PROBLEM DESCRIPTION = After finding the line with "(378, 286) = (382, 353): red" in the entries below, retype exactly each line from there through the line with "(629, 317) = (609, 328): brown", including that final line.

DATASET =
....

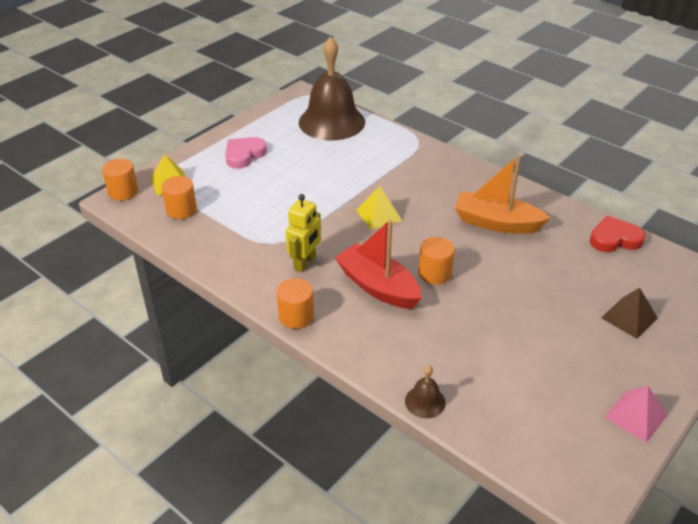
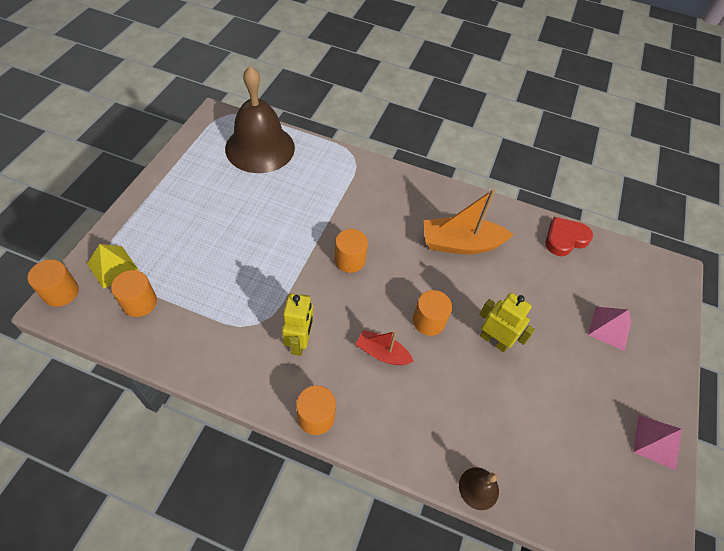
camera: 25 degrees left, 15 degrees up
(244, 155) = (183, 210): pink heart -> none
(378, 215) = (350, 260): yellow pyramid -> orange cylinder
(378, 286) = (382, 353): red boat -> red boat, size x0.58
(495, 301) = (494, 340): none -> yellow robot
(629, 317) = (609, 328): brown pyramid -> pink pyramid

....

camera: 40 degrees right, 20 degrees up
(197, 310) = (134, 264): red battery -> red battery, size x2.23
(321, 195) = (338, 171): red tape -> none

....

THE ANSWER =
(378, 286) = (382, 353): red boat -> red boat, size x0.58
(495, 301) = (494, 340): none -> yellow robot
(629, 317) = (609, 328): brown pyramid -> pink pyramid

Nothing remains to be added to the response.